> WHAT YOU HAVE TO DO
From the first line of the data below through the line bearing "C5: none -> 1.5uF (plus VMID, minus COM)", reproduce each line exactly; do not include pictures.

Dataset records:
>>>

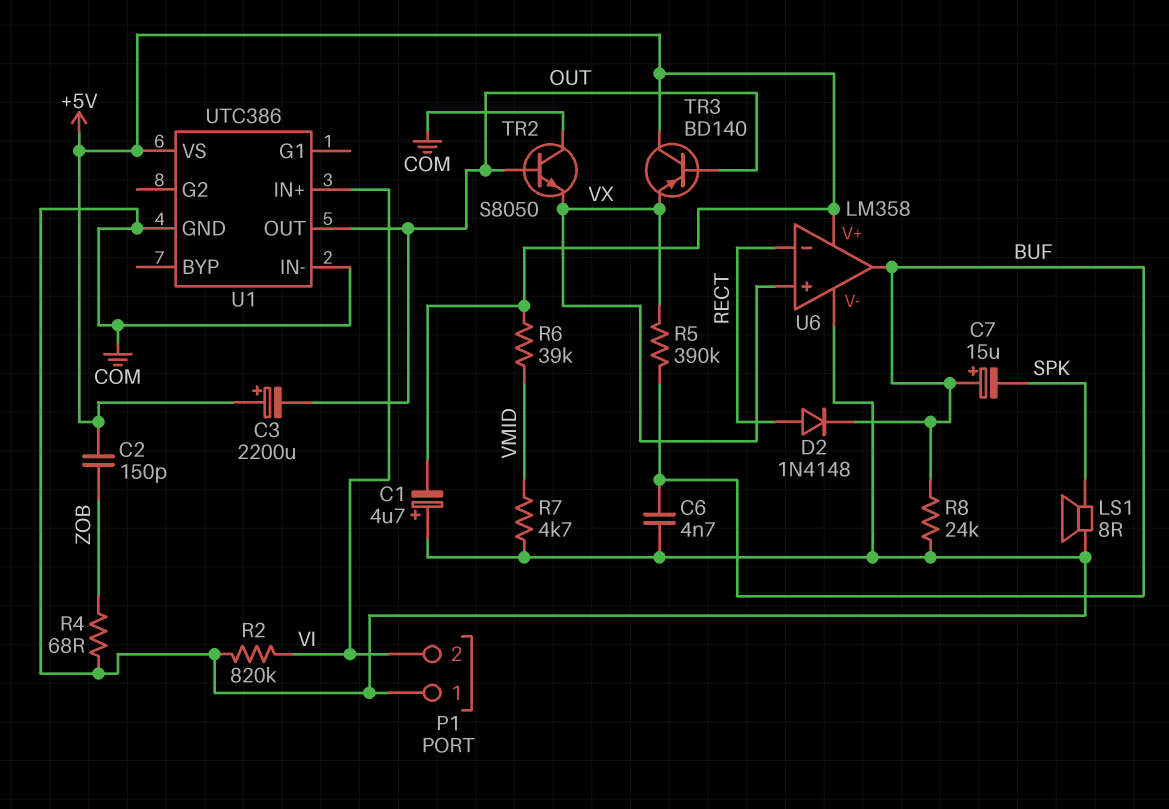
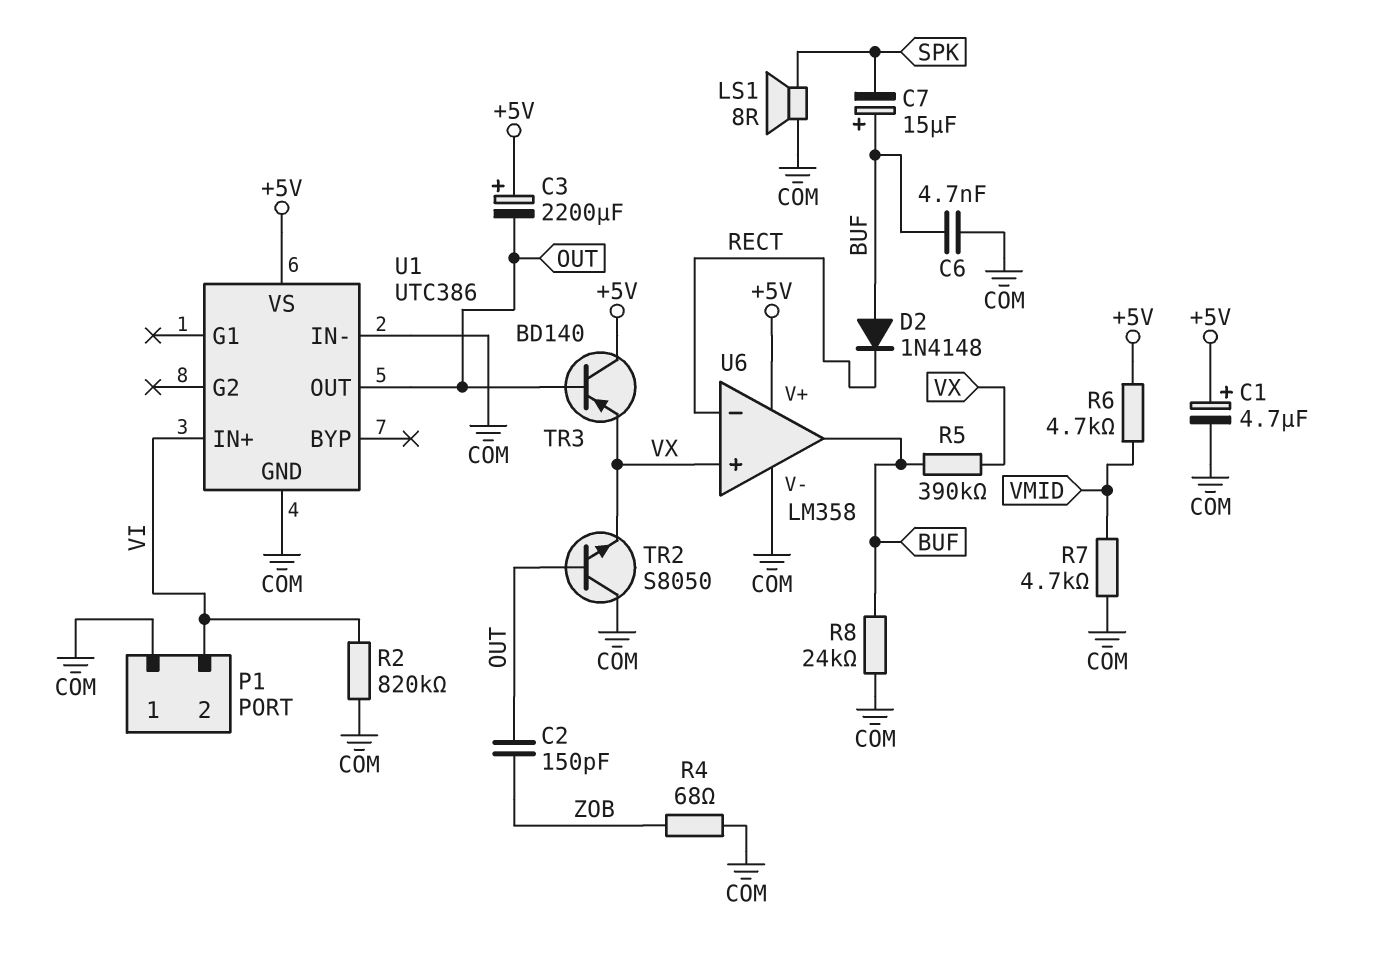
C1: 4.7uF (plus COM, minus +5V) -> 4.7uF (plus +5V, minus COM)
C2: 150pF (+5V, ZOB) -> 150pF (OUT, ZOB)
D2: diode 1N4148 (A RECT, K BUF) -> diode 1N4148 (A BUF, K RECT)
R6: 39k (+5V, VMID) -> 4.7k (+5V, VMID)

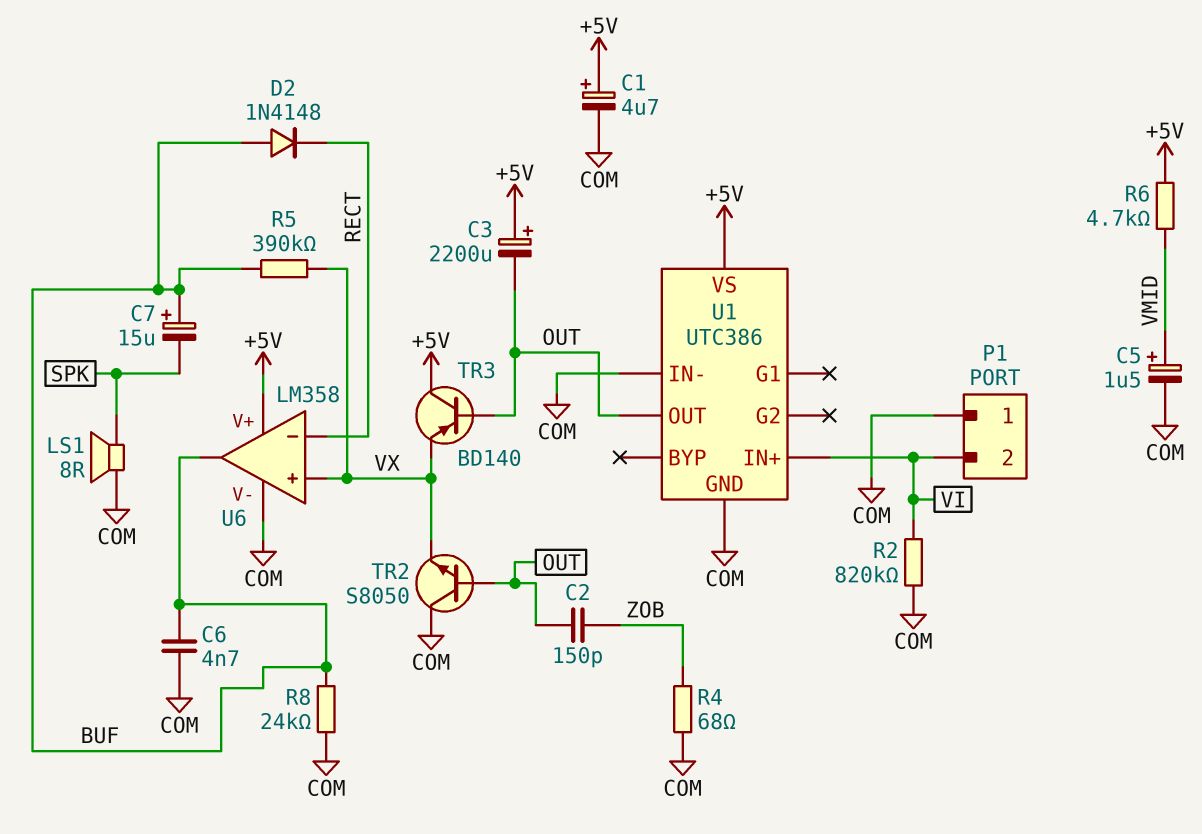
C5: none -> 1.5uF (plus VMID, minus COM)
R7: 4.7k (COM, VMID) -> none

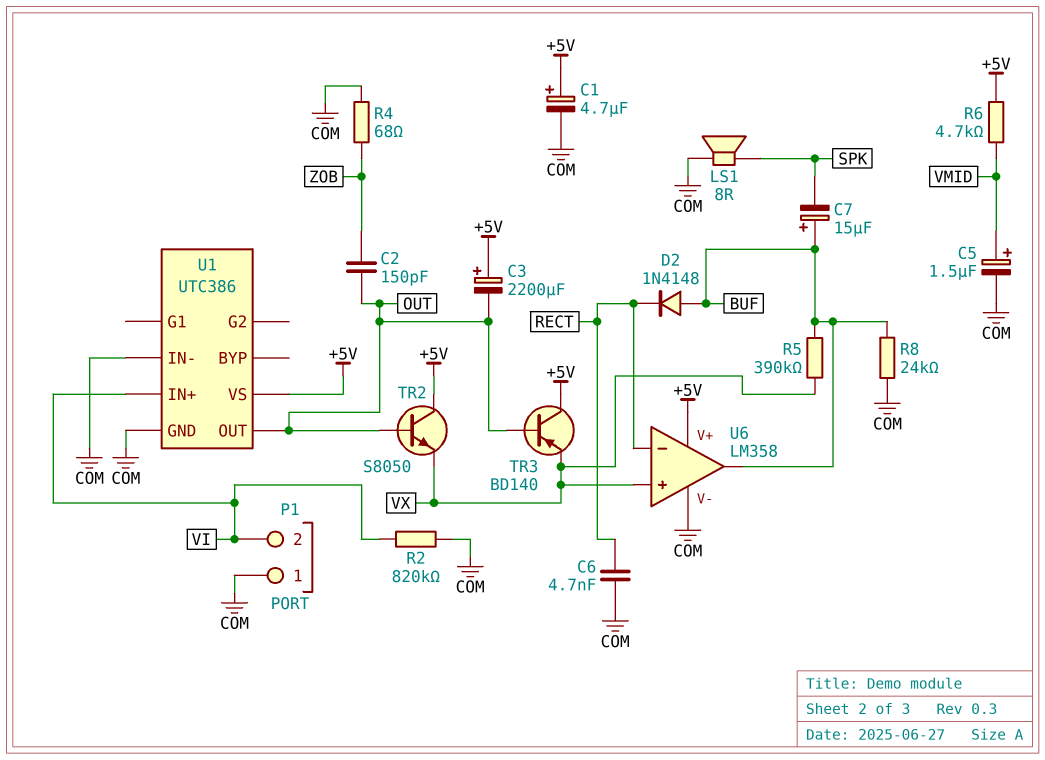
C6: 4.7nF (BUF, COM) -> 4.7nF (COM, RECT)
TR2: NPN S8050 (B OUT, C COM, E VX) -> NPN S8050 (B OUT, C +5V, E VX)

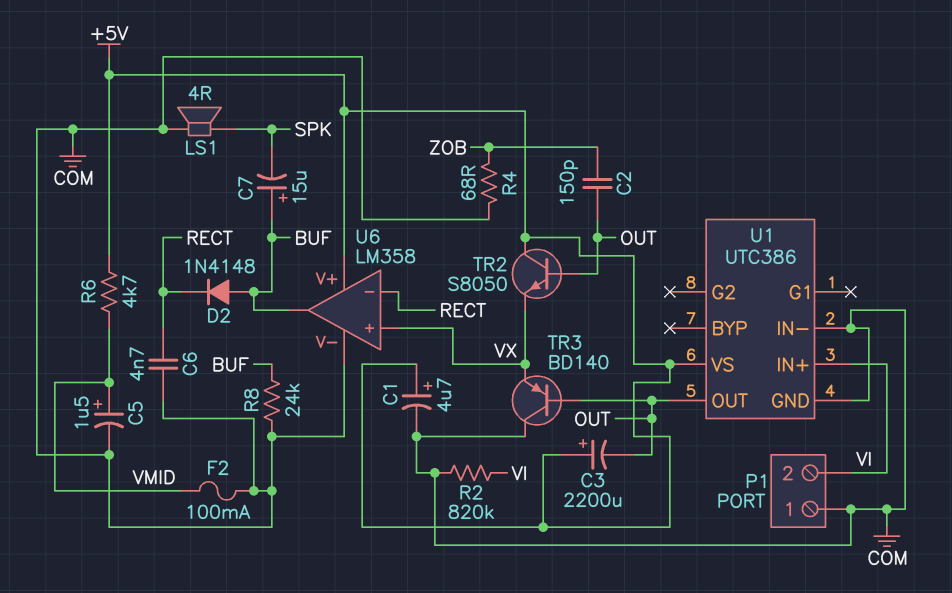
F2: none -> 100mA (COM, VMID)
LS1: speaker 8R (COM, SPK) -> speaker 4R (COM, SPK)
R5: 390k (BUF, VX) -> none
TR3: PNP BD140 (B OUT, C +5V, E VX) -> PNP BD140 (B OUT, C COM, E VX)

<<<

> WRITTEN RESPONSE
C1: 4.7uF (plus COM, minus +5V) -> 4.7uF (plus +5V, minus COM)
C2: 150pF (+5V, ZOB) -> 150pF (OUT, ZOB)
D2: diode 1N4148 (A RECT, K BUF) -> diode 1N4148 (A BUF, K RECT)
R6: 39k (+5V, VMID) -> 4.7k (+5V, VMID)

C5: none -> 1.5uF (plus VMID, minus COM)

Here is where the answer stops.